Brief » Each line in the entries below that holds the string "diode" is to be listed.

START Exercise input

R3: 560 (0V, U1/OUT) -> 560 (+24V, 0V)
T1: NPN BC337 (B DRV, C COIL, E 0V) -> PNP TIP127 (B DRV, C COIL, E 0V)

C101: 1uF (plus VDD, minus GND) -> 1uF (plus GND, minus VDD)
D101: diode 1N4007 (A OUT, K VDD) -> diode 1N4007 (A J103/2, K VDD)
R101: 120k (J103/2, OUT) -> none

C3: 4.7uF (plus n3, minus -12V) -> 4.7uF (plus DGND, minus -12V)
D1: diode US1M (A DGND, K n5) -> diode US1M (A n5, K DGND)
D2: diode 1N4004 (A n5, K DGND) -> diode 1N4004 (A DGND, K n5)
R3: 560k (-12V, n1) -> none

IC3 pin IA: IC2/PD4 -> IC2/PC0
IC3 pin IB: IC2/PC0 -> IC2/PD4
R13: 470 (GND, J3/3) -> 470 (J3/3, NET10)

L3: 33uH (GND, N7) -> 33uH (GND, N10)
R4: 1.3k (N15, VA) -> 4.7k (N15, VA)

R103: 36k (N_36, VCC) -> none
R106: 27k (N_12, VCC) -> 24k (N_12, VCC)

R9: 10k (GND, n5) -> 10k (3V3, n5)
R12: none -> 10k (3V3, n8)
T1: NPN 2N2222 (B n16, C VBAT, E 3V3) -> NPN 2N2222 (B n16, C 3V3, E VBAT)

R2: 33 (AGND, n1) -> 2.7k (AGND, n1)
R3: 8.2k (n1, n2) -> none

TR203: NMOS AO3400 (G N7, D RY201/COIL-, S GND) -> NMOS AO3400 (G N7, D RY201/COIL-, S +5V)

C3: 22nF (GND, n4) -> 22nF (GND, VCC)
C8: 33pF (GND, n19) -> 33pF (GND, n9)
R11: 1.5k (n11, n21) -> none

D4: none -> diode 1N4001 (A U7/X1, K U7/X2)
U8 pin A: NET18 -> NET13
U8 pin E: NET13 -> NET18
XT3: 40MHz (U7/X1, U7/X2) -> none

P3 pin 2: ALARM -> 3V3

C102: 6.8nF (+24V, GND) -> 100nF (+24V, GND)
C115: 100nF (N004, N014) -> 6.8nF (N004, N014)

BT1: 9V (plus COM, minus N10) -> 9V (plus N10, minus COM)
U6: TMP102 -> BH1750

END Exercise input

Solution to the exercise »
D101: diode 1N4007 (A OUT, K VDD) -> diode 1N4007 (A J103/2, K VDD)
D1: diode US1M (A DGND, K n5) -> diode US1M (A n5, K DGND)
D2: diode 1N4004 (A n5, K DGND) -> diode 1N4004 (A DGND, K n5)
D4: none -> diode 1N4001 (A U7/X1, K U7/X2)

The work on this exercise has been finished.